**Description of the task**
Go through the records below and set each one down exactly, leaving out any pictures.

-*-*-

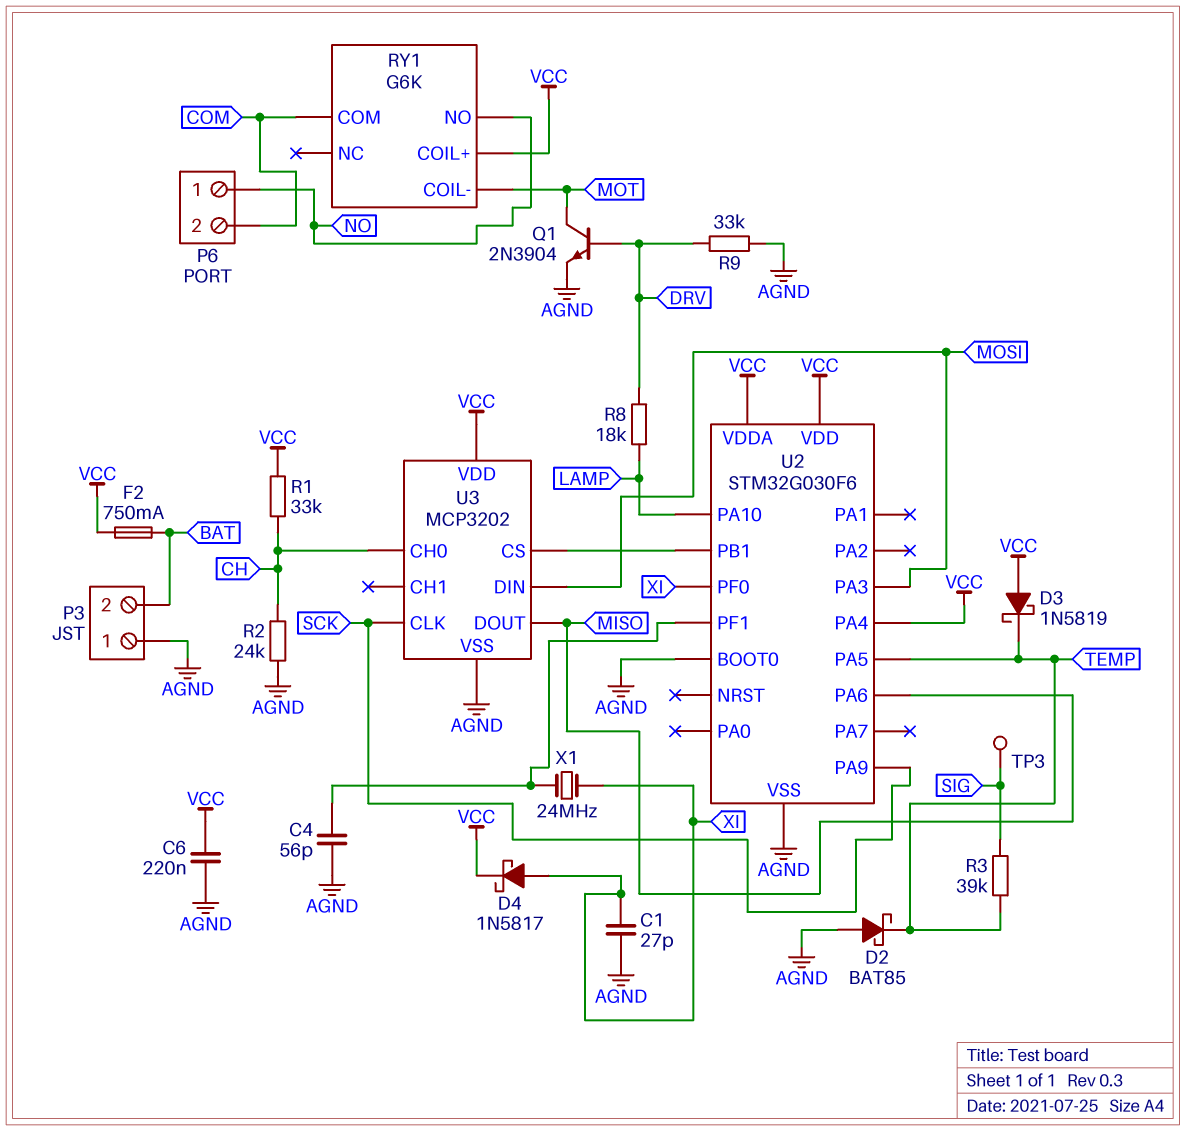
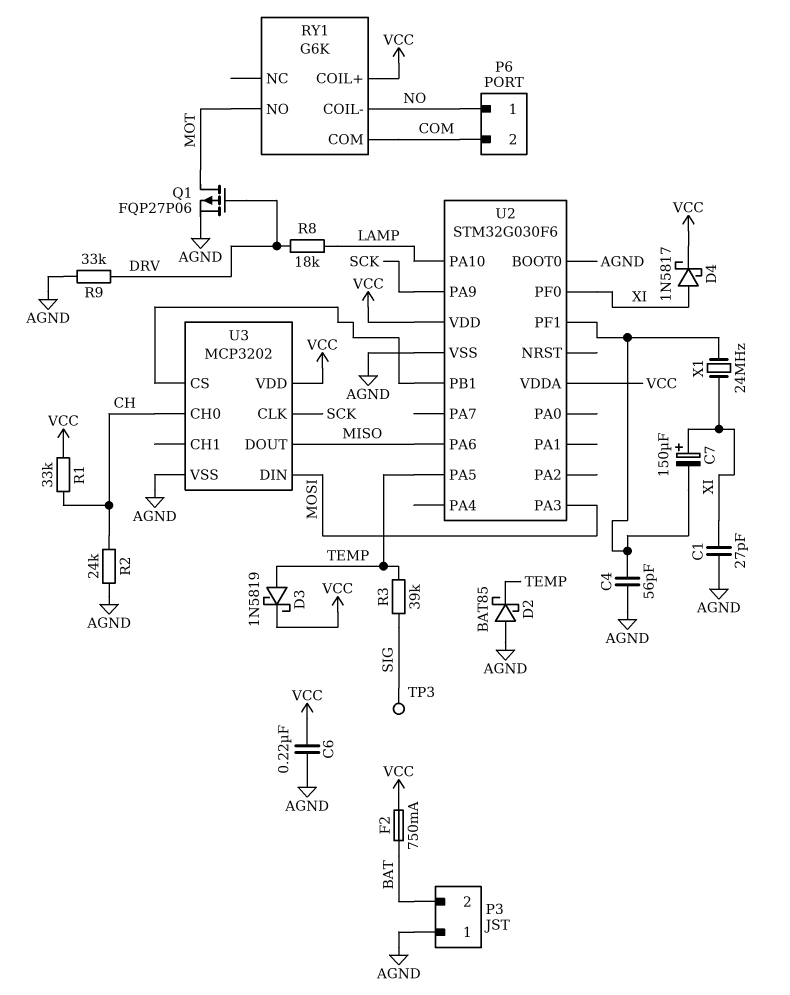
C7: none -> 150uF (plus XI, minus U2/PF1)
D3: schottky 1N5819 (A VCC, K TEMP) -> schottky 1N5819 (A TEMP, K VCC)
Q1: NPN 2N3904 (B DRV, C MOT, E AGND) -> PMOS FQP27P06 (G DRV, D MOT, S AGND)
RY1 pin COIL-: MOT -> NO
RY1 pin NO: NO -> MOT
U2 pin PA4: VCC -> none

-*-*-

**Task response**
C7: none -> 150uF (plus XI, minus U2/PF1)
D3: schottky 1N5819 (A VCC, K TEMP) -> schottky 1N5819 (A TEMP, K VCC)
Q1: NPN 2N3904 (B DRV, C MOT, E AGND) -> PMOS FQP27P06 (G DRV, D MOT, S AGND)
RY1 pin COIL-: MOT -> NO
RY1 pin NO: NO -> MOT
U2 pin PA4: VCC -> none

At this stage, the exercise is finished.